- **TASK DIRECTIONS**
Find the lines in the records below that contain "pyramid", and report each of them.

[Object state comparisons]
--
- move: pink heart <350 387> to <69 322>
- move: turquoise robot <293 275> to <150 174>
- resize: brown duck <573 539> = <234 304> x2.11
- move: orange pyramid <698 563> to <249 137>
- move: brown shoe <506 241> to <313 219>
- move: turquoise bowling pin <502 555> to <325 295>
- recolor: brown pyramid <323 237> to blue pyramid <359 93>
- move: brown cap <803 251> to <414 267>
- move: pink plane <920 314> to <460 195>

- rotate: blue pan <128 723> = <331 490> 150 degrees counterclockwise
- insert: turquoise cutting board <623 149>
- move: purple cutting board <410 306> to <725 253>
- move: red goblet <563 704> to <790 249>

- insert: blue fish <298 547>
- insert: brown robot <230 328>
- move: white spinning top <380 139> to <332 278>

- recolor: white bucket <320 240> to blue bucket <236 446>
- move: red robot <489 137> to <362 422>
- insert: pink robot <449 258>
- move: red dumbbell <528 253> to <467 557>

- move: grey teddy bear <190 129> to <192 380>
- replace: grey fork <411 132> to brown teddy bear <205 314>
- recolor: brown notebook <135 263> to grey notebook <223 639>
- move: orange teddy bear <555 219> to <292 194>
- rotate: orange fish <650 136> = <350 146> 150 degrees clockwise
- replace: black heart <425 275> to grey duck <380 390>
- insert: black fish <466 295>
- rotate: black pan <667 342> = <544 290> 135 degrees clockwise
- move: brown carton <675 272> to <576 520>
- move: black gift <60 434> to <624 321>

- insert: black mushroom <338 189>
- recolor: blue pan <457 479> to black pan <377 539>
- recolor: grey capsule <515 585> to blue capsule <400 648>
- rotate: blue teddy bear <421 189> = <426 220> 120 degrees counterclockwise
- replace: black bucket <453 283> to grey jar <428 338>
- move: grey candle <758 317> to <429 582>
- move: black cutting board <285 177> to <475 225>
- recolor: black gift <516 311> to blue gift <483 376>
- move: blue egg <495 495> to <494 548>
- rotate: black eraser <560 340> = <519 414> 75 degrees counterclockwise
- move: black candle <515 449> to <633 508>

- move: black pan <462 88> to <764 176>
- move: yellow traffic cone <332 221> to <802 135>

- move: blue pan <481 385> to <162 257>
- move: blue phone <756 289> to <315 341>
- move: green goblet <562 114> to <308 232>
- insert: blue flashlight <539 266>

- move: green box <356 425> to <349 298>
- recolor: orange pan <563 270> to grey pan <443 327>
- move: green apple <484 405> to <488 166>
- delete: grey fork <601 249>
--
- **RESPONSE TO THE TASK**
- move: orange pyramid <698 563> to <249 137>
- recolor: brown pyramid <323 237> to blue pyramid <359 93>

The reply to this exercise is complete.